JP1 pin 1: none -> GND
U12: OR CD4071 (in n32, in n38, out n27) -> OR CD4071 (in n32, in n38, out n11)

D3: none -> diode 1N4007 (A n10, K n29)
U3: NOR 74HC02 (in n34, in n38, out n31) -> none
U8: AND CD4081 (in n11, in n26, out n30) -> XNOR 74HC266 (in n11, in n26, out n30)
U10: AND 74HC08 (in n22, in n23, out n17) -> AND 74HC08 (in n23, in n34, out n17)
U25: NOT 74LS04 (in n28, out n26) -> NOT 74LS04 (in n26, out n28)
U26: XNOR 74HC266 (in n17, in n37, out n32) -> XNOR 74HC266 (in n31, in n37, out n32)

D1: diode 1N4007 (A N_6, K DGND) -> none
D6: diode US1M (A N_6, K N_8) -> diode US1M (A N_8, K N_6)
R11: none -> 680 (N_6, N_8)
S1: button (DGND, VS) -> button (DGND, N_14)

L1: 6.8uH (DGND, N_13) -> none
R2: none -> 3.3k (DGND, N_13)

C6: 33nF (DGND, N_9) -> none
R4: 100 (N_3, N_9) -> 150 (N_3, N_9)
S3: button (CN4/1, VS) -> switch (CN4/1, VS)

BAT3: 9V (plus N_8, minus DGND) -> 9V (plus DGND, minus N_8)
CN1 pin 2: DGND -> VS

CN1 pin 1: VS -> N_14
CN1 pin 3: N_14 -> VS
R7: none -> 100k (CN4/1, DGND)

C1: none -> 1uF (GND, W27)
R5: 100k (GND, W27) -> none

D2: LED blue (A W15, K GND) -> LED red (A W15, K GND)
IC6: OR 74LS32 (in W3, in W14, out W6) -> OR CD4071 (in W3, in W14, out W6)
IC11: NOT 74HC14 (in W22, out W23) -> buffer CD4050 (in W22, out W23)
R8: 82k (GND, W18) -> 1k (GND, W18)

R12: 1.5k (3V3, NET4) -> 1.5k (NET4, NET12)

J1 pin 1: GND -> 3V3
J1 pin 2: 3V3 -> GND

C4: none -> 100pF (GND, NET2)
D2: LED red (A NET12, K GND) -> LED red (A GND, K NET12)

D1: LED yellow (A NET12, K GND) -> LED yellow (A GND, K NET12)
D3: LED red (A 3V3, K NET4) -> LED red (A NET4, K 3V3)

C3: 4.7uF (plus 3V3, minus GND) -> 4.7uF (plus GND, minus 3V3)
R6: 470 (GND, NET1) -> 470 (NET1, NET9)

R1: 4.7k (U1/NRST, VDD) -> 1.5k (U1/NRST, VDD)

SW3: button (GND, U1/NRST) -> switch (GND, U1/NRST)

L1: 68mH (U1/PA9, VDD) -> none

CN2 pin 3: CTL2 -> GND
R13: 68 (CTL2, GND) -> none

——————————

● **WORK REQUEST**: Every entry needs to be copied exactly as it was written.

● **SOLUTION FOR THIS TASK**:
JP1 pin 1: none -> GND
U12: OR CD4071 (in n32, in n38, out n27) -> OR CD4071 (in n32, in n38, out n11)

D3: none -> diode 1N4007 (A n10, K n29)
U3: NOR 74HC02 (in n34, in n38, out n31) -> none
U8: AND CD4081 (in n11, in n26, out n30) -> XNOR 74HC266 (in n11, in n26, out n30)
U10: AND 74HC08 (in n22, in n23, out n17) -> AND 74HC08 (in n23, in n34, out n17)
U25: NOT 74LS04 (in n28, out n26) -> NOT 74LS04 (in n26, out n28)
U26: XNOR 74HC266 (in n17, in n37, out n32) -> XNOR 74HC266 (in n31, in n37, out n32)

D1: diode 1N4007 (A N_6, K DGND) -> none
D6: diode US1M (A N_6, K N_8) -> diode US1M (A N_8, K N_6)
R11: none -> 680 (N_6, N_8)
S1: button (DGND, VS) -> button (DGND, N_14)

L1: 6.8uH (DGND, N_13) -> none
R2: none -> 3.3k (DGND, N_13)

C6: 33nF (DGND, N_9) -> none
R4: 100 (N_3, N_9) -> 150 (N_3, N_9)
S3: button (CN4/1, VS) -> switch (CN4/1, VS)

BAT3: 9V (plus N_8, minus DGND) -> 9V (plus DGND, minus N_8)
CN1 pin 2: DGND -> VS

CN1 pin 1: VS -> N_14
CN1 pin 3: N_14 -> VS
R7: none -> 100k (CN4/1, DGND)

C1: none -> 1uF (GND, W27)
R5: 100k (GND, W27) -> none

D2: LED blue (A W15, K GND) -> LED red (A W15, K GND)
IC6: OR 74LS32 (in W3, in W14, out W6) -> OR CD4071 (in W3, in W14, out W6)
IC11: NOT 74HC14 (in W22, out W23) -> buffer CD4050 (in W22, out W23)
R8: 82k (GND, W18) -> 1k (GND, W18)

R12: 1.5k (3V3, NET4) -> 1.5k (NET4, NET12)

J1 pin 1: GND -> 3V3
J1 pin 2: 3V3 -> GND

C4: none -> 100pF (GND, NET2)
D2: LED red (A NET12, K GND) -> LED red (A GND, K NET12)

D1: LED yellow (A NET12, K GND) -> LED yellow (A GND, K NET12)
D3: LED red (A 3V3, K NET4) -> LED red (A NET4, K 3V3)

C3: 4.7uF (plus 3V3, minus GND) -> 4.7uF (plus GND, minus 3V3)
R6: 470 (GND, NET1) -> 470 (NET1, NET9)

R1: 4.7k (U1/NRST, VDD) -> 1.5k (U1/NRST, VDD)

SW3: button (GND, U1/NRST) -> switch (GND, U1/NRST)

L1: 68mH (U1/PA9, VDD) -> none

CN2 pin 3: CTL2 -> GND
R13: 68 (CTL2, GND) -> none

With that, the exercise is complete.